Nothing but the lines from the one containing "Noron Orders: [567,1177,941,1418]" through the end of the entries below should be set down, each exactly as written.

____ Recorded information

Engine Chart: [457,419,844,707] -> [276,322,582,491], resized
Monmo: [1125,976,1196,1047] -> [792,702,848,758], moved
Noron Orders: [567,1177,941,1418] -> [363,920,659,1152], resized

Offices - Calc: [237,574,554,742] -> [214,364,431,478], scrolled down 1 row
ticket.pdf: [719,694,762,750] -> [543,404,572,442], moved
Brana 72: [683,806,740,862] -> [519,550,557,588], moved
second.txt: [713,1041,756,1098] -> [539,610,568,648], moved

________

### Task answer
Noron Orders: [567,1177,941,1418] -> [363,920,659,1152], resized

Offices - Calc: [237,574,554,742] -> [214,364,431,478], scrolled down 1 row
ticket.pdf: [719,694,762,750] -> [543,404,572,442], moved
Brana 72: [683,806,740,862] -> [519,550,557,588], moved
second.txt: [713,1041,756,1098] -> [539,610,568,648], moved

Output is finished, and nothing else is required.